--- Data extracts ---
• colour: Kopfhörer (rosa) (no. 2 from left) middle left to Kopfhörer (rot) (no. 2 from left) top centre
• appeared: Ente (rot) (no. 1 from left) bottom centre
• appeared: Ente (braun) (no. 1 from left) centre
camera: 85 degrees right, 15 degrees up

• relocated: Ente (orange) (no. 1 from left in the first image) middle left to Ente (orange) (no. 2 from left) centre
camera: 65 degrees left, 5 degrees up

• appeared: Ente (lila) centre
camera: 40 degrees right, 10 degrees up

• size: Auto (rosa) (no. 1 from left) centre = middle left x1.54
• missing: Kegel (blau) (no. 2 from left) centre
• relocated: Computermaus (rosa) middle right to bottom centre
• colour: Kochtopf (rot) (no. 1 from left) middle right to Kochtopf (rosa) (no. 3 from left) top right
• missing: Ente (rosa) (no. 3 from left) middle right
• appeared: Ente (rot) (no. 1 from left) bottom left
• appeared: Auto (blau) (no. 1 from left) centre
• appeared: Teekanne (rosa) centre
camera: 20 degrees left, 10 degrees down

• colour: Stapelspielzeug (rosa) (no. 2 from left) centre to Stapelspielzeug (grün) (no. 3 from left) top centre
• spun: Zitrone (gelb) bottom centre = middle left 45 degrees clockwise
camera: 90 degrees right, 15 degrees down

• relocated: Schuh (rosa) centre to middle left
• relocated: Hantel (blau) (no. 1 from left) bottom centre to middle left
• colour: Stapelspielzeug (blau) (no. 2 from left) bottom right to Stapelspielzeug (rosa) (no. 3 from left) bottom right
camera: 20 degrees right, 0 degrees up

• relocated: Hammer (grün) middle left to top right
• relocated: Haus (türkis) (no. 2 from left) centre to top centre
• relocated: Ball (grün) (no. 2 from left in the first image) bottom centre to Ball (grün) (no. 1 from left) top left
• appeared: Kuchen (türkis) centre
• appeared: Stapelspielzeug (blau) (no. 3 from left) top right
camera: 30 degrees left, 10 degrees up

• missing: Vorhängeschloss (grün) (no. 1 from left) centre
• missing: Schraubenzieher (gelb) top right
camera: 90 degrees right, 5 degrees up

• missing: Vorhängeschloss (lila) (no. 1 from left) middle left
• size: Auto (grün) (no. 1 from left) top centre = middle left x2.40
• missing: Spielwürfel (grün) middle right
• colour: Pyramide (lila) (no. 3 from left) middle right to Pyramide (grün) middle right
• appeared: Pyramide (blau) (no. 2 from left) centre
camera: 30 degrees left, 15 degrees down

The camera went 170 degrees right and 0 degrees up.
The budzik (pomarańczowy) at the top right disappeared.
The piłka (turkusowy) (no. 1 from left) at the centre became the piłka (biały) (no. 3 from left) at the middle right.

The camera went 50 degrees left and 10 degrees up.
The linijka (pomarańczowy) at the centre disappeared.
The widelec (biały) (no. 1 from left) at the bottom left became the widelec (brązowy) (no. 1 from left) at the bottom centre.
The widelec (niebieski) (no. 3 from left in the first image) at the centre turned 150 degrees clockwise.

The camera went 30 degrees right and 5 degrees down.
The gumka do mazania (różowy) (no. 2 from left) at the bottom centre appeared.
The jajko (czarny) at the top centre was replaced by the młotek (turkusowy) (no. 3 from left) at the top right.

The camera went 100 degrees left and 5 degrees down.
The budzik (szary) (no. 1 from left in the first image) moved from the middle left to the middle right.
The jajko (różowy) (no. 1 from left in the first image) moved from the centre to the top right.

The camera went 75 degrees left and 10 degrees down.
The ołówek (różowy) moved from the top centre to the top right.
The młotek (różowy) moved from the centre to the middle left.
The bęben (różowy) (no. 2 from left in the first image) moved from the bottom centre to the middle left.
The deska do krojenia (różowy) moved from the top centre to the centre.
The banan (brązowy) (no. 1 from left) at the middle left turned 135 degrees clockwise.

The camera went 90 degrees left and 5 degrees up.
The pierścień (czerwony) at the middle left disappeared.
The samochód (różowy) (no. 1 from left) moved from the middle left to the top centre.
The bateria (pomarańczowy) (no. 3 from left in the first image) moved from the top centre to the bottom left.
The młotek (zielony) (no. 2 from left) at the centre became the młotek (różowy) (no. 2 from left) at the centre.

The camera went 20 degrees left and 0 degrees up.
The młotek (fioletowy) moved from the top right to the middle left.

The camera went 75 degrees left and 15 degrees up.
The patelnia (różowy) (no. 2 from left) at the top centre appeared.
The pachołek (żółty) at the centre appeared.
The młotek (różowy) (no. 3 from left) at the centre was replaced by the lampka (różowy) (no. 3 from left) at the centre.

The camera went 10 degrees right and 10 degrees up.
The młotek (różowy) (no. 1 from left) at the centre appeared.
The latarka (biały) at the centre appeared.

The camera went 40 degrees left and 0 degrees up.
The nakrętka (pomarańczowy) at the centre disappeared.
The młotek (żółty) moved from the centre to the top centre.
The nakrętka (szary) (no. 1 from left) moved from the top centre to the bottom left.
---
Exercise: Could you write out all the data exactly as it is given?

Solution to the exercise:
• colour: Kopfhörer (rosa) (no. 2 from left) middle left to Kopfhörer (rot) (no. 2 from left) top centre
• appeared: Ente (rot) (no. 1 from left) bottom centre
• appeared: Ente (braun) (no. 1 from left) centre
camera: 85 degrees right, 15 degrees up

• relocated: Ente (orange) (no. 1 from left in the first image) middle left to Ente (orange) (no. 2 from left) centre
camera: 65 degrees left, 5 degrees up

• appeared: Ente (lila) centre
camera: 40 degrees right, 10 degrees up

• size: Auto (rosa) (no. 1 from left) centre = middle left x1.54
• missing: Kegel (blau) (no. 2 from left) centre
• relocated: Computermaus (rosa) middle right to bottom centre
• colour: Kochtopf (rot) (no. 1 from left) middle right to Kochtopf (rosa) (no. 3 from left) top right
• missing: Ente (rosa) (no. 3 from left) middle right
• appeared: Ente (rot) (no. 1 from left) bottom left
• appeared: Auto (blau) (no. 1 from left) centre
• appeared: Teekanne (rosa) centre
camera: 20 degrees left, 10 degrees down

• colour: Stapelspielzeug (rosa) (no. 2 from left) centre to Stapelspielzeug (grün) (no. 3 from left) top centre
• spun: Zitrone (gelb) bottom centre = middle left 45 degrees clockwise
camera: 90 degrees right, 15 degrees down

• relocated: Schuh (rosa) centre to middle left
• relocated: Hantel (blau) (no. 1 from left) bottom centre to middle left
• colour: Stapelspielzeug (blau) (no. 2 from left) bottom right to Stapelspielzeug (rosa) (no. 3 from left) bottom right
camera: 20 degrees right, 0 degrees up

• relocated: Hammer (grün) middle left to top right
• relocated: Haus (türkis) (no. 2 from left) centre to top centre
• relocated: Ball (grün) (no. 2 from left in the first image) bottom centre to Ball (grün) (no. 1 from left) top left
• appeared: Kuchen (türkis) centre
• appeared: Stapelspielzeug (blau) (no. 3 from left) top right
camera: 30 degrees left, 10 degrees up

• missing: Vorhängeschloss (grün) (no. 1 from left) centre
• missing: Schraubenzieher (gelb) top right
camera: 90 degrees right, 5 degrees up

• missing: Vorhängeschloss (lila) (no. 1 from left) middle left
• size: Auto (grün) (no. 1 from left) top centre = middle left x2.40
• missing: Spielwürfel (grün) middle right
• colour: Pyramide (lila) (no. 3 from left) middle right to Pyramide (grün) middle right
• appeared: Pyramide (blau) (no. 2 from left) centre
camera: 30 degrees left, 15 degrees down

The camera went 170 degrees right and 0 degrees up.
The budzik (pomarańczowy) at the top right disappeared.
The piłka (turkusowy) (no. 1 from left) at the centre became the piłka (biały) (no. 3 from left) at the middle right.

The camera went 50 degrees left and 10 degrees up.
The linijka (pomarańczowy) at the centre disappeared.
The widelec (biały) (no. 1 from left) at the bottom left became the widelec (brązowy) (no. 1 from left) at the bottom centre.
The widelec (niebieski) (no. 3 from left in the first image) at the centre turned 150 degrees clockwise.

The camera went 30 degrees right and 5 degrees down.
The gumka do mazania (różowy) (no. 2 from left) at the bottom centre appeared.
The jajko (czarny) at the top centre was replaced by the młotek (turkusowy) (no. 3 from left) at the top right.

The camera went 100 degrees left and 5 degrees down.
The budzik (szary) (no. 1 from left in the first image) moved from the middle left to the middle right.
The jajko (różowy) (no. 1 from left in the first image) moved from the centre to the top right.

The camera went 75 degrees left and 10 degrees down.
The ołówek (różowy) moved from the top centre to the top right.
The młotek (różowy) moved from the centre to the middle left.
The bęben (różowy) (no. 2 from left in the first image) moved from the bottom centre to the middle left.
The deska do krojenia (różowy) moved from the top centre to the centre.
The banan (brązowy) (no. 1 from left) at the middle left turned 135 degrees clockwise.

The camera went 90 degrees left and 5 degrees up.
The pierścień (czerwony) at the middle left disappeared.
The samochód (różowy) (no. 1 from left) moved from the middle left to the top centre.
The bateria (pomarańczowy) (no. 3 from left in the first image) moved from the top centre to the bottom left.
The młotek (zielony) (no. 2 from left) at the centre became the młotek (różowy) (no. 2 from left) at the centre.

The camera went 20 degrees left and 0 degrees up.
The młotek (fioletowy) moved from the top right to the middle left.

The camera went 75 degrees left and 15 degrees up.
The patelnia (różowy) (no. 2 from left) at the top centre appeared.
The pachołek (żółty) at the centre appeared.
The młotek (różowy) (no. 3 from left) at the centre was replaced by the lampka (różowy) (no. 3 from left) at the centre.

The camera went 10 degrees right and 10 degrees up.
The młotek (różowy) (no. 1 from left) at the centre appeared.
The latarka (biały) at the centre appeared.

The camera went 40 degrees left and 0 degrees up.
The nakrętka (pomarańczowy) at the centre disappeared.
The młotek (żółty) moved from the centre to the top centre.
The nakrętka (szary) (no. 1 from left) moved from the top centre to the bottom left.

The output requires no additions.